- _Required task_: Put every row below into a numbered list and drop any blank lines.

## Begin Dataset records

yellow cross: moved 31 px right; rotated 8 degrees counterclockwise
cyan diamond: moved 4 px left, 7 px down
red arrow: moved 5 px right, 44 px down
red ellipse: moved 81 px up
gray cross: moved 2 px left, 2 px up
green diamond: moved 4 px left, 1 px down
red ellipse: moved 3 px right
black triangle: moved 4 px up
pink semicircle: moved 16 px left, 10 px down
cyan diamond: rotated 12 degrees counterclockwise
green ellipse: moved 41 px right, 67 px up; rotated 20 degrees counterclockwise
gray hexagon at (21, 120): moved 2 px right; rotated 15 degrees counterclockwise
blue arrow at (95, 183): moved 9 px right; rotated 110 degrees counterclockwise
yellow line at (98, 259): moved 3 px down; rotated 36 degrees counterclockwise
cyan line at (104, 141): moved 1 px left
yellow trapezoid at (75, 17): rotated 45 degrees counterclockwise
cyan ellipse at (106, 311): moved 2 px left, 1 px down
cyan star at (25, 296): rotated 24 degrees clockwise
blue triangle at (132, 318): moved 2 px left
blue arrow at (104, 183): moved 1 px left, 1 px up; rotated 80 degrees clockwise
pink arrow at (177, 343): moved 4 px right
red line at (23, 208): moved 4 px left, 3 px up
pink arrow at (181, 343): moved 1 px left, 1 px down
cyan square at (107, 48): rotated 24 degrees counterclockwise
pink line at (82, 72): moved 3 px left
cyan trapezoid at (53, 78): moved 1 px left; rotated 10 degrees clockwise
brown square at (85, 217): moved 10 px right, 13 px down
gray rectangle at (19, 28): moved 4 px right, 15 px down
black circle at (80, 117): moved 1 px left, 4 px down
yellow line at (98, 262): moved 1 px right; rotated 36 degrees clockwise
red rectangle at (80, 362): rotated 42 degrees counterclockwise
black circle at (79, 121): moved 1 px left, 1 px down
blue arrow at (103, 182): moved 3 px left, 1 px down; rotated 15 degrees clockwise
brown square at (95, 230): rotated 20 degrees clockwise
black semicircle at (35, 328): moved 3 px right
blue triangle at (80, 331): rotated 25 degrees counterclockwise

## End Dataset records

- _Exercise result_:
1. yellow cross: moved 31 px right; rotated 8 degrees counterclockwise
2. cyan diamond: moved 4 px left, 7 px down
3. red arrow: moved 5 px right, 44 px down
4. red ellipse: moved 81 px up
5. gray cross: moved 2 px left, 2 px up
6. green diamond: moved 4 px left, 1 px down
7. red ellipse: moved 3 px right
8. black triangle: moved 4 px up
9. pink semicircle: moved 16 px left, 10 px down
10. cyan diamond: rotated 12 degrees counterclockwise
11. green ellipse: moved 41 px right, 67 px up; rotated 20 degrees counterclockwise
12. gray hexagon at (21, 120): moved 2 px right; rotated 15 degrees counterclockwise
13. blue arrow at (95, 183): moved 9 px right; rotated 110 degrees counterclockwise
14. yellow line at (98, 259): moved 3 px down; rotated 36 degrees counterclockwise
15. cyan line at (104, 141): moved 1 px left
16. yellow trapezoid at (75, 17): rotated 45 degrees counterclockwise
17. cyan ellipse at (106, 311): moved 2 px left, 1 px down
18. cyan star at (25, 296): rotated 24 degrees clockwise
19. blue triangle at (132, 318): moved 2 px left
20. blue arrow at (104, 183): moved 1 px left, 1 px up; rotated 80 degrees clockwise
21. pink arrow at (177, 343): moved 4 px right
22. red line at (23, 208): moved 4 px left, 3 px up
23. pink arrow at (181, 343): moved 1 px left, 1 px down
24. cyan square at (107, 48): rotated 24 degrees counterclockwise
25. pink line at (82, 72): moved 3 px left
26. cyan trapezoid at (53, 78): moved 1 px left; rotated 10 degrees clockwise
27. brown square at (85, 217): moved 10 px right, 13 px down
28. gray rectangle at (19, 28): moved 4 px right, 15 px down
29. black circle at (80, 117): moved 1 px left, 4 px down
30. yellow line at (98, 262): moved 1 px right; rotated 36 degrees clockwise
31. red rectangle at (80, 362): rotated 42 degrees counterclockwise
32. black circle at (79, 121): moved 1 px left, 1 px down
33. blue arrow at (103, 182): moved 3 px left, 1 px down; rotated 15 degrees clockwise
34. brown square at (95, 230): rotated 20 degrees clockwise
35. black semicircle at (35, 328): moved 3 px right
36. blue triangle at (80, 331): rotated 25 degrees counterclockwise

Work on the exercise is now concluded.